◆ Image comparison data:
-=-=-

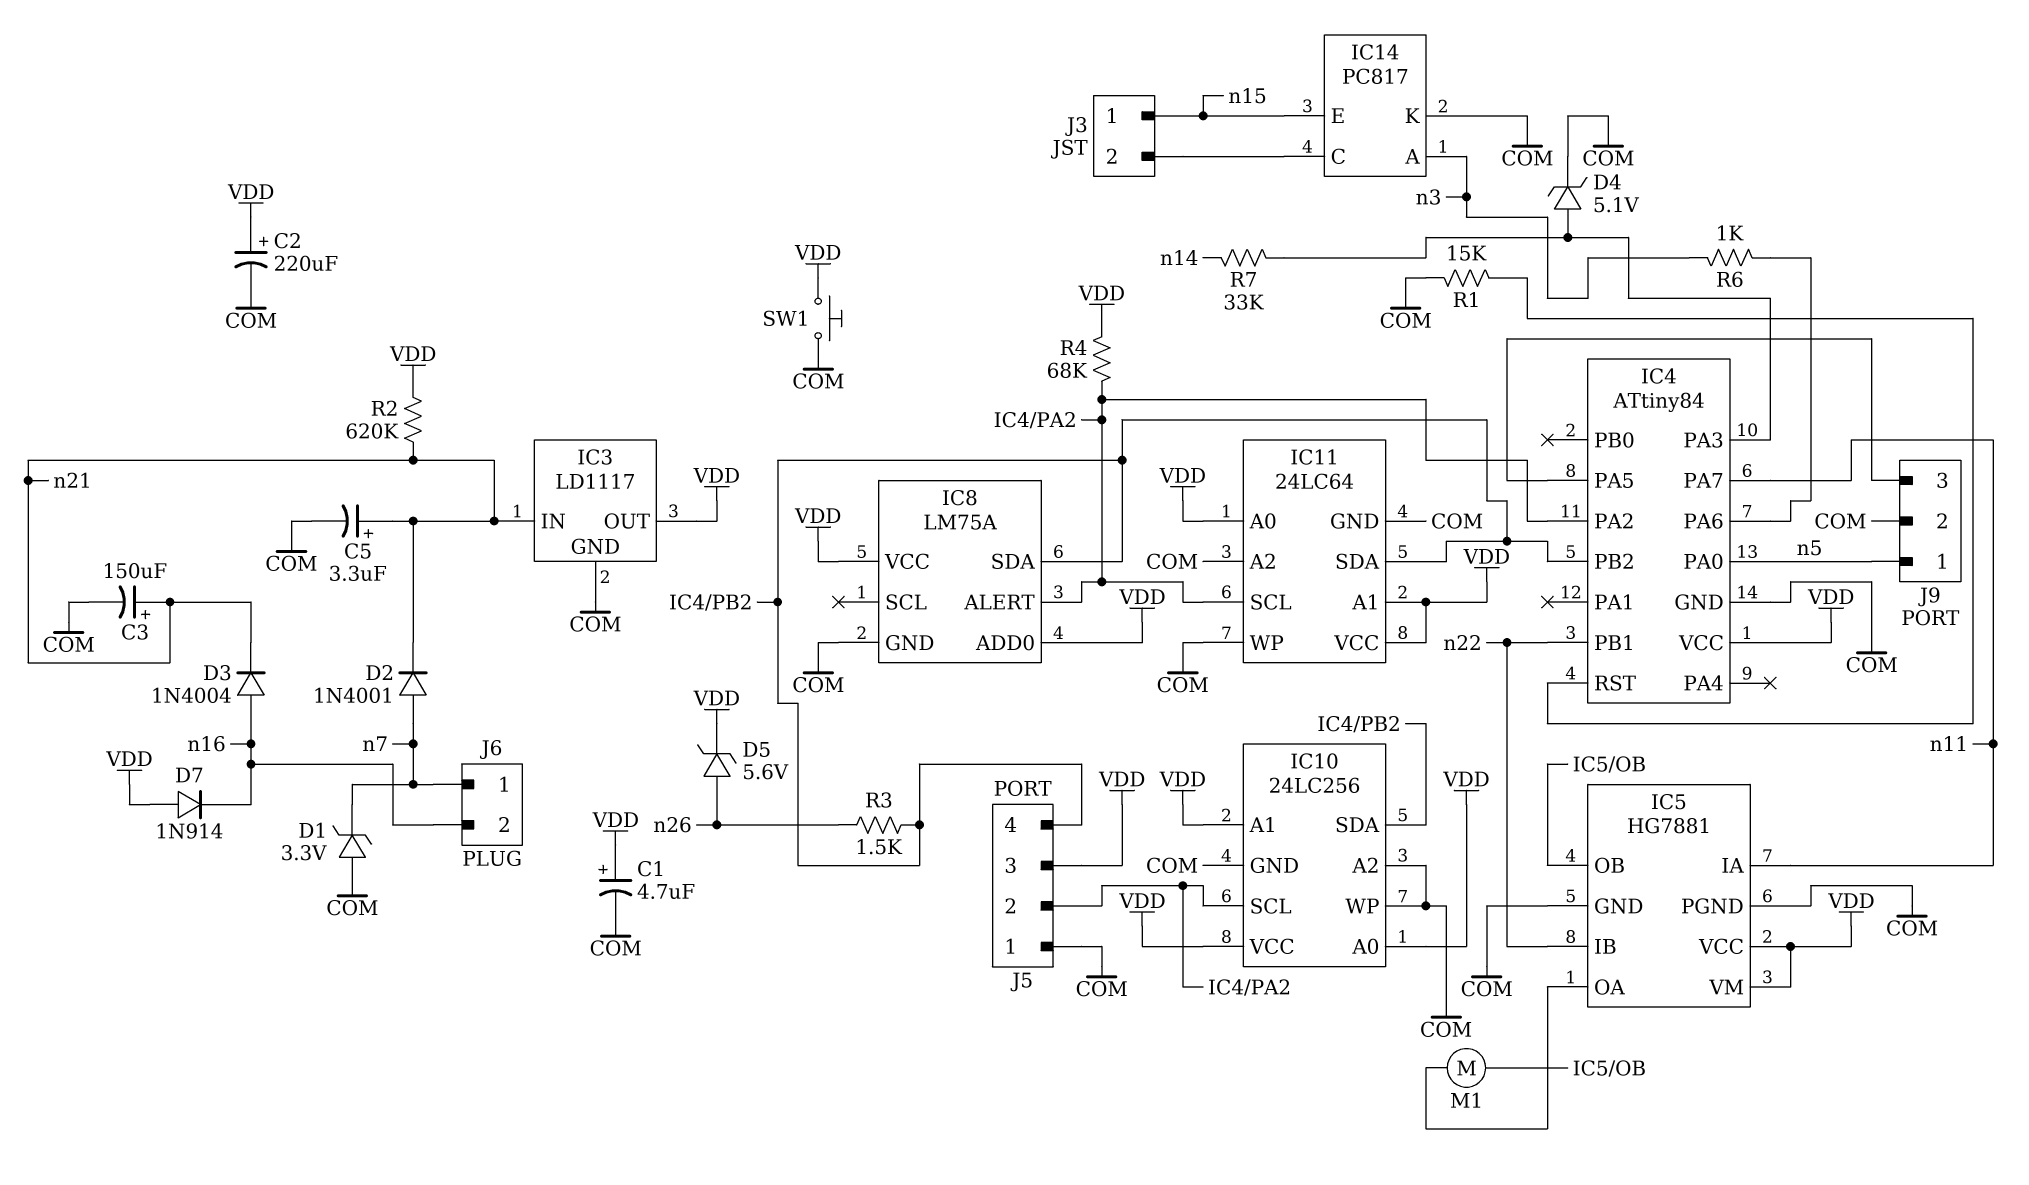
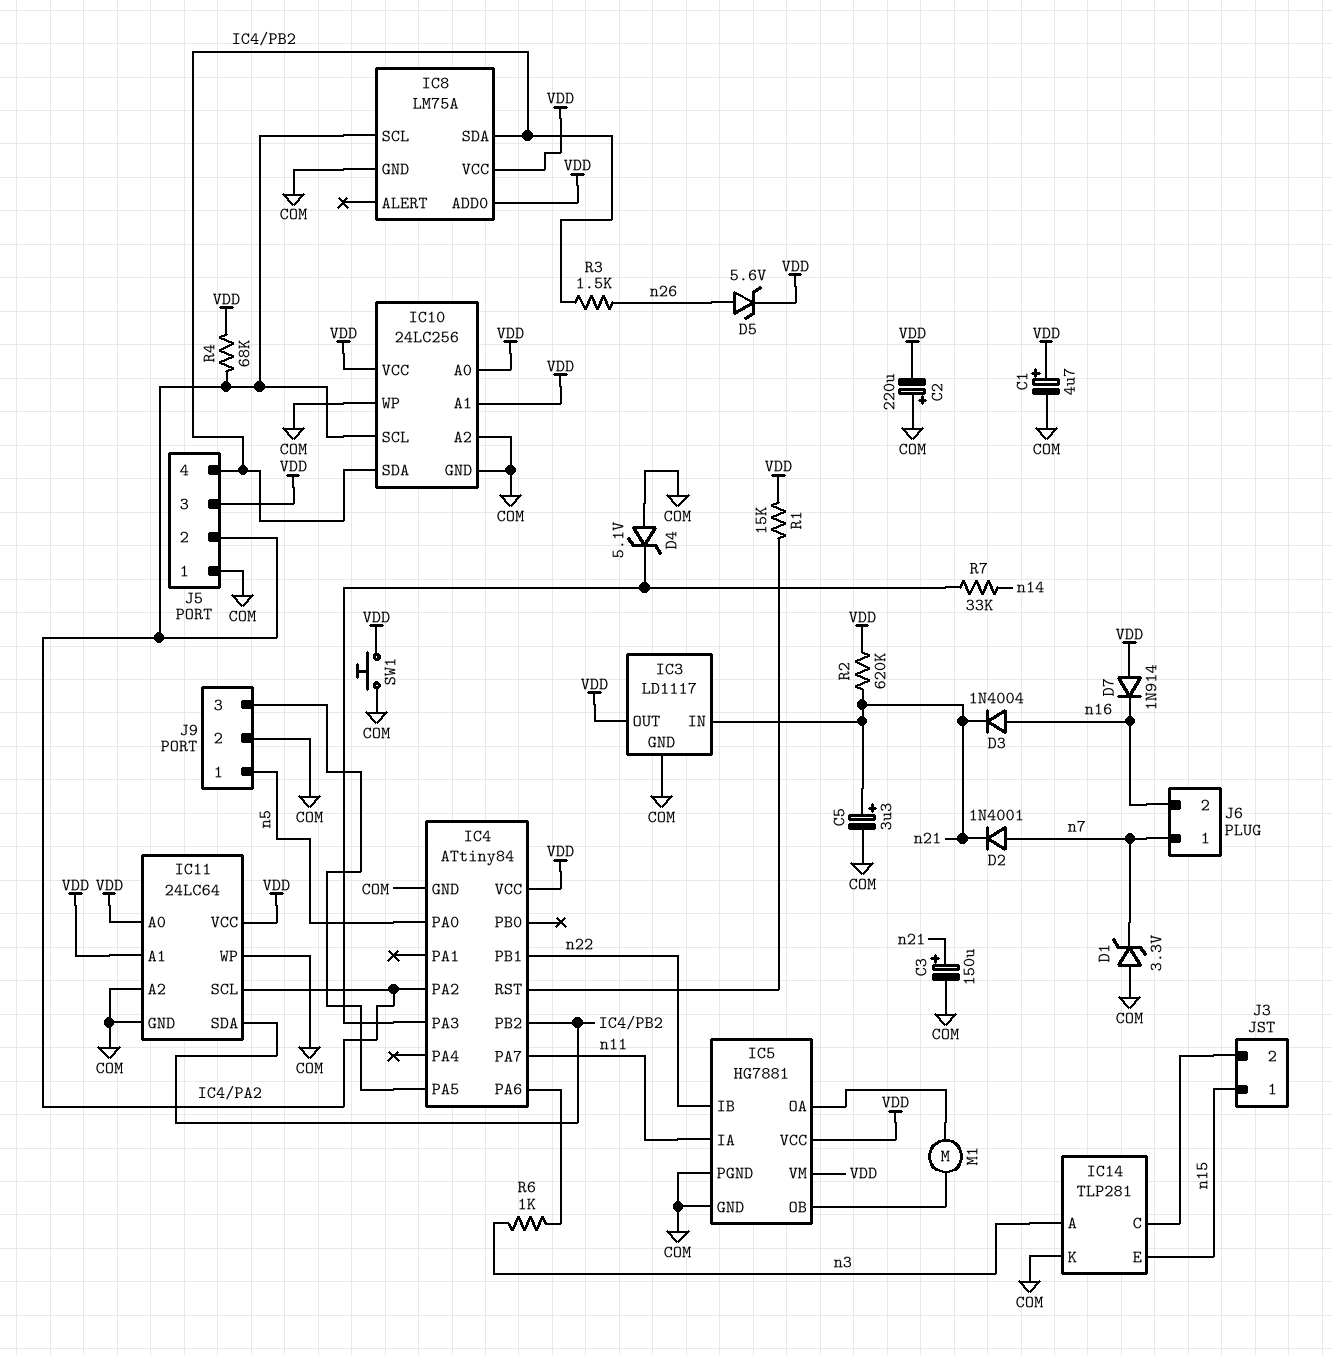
C2: 220uF (plus VDD, minus COM) -> 220uF (plus COM, minus VDD)
D4: zener 5.1V (A IC4/PA3, K COM) -> zener 5.1V (A COM, K IC4/PA3)
IC8 pin ALERT: IC4/PA2 -> none
IC8 pin SCL: none -> IC4/PA2
IC14: PC817 -> TLP281
R1: 15k (COM, IC4/RST) -> 15k (IC4/RST, VDD)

-=-=-

Please set down every line of the data above precisely, dropping the images.

◆ TASK RESULT:
C2: 220uF (plus VDD, minus COM) -> 220uF (plus COM, minus VDD)
D4: zener 5.1V (A IC4/PA3, K COM) -> zener 5.1V (A COM, K IC4/PA3)
IC8 pin ALERT: IC4/PA2 -> none
IC8 pin SCL: none -> IC4/PA2
IC14: PC817 -> TLP281
R1: 15k (COM, IC4/RST) -> 15k (IC4/RST, VDD)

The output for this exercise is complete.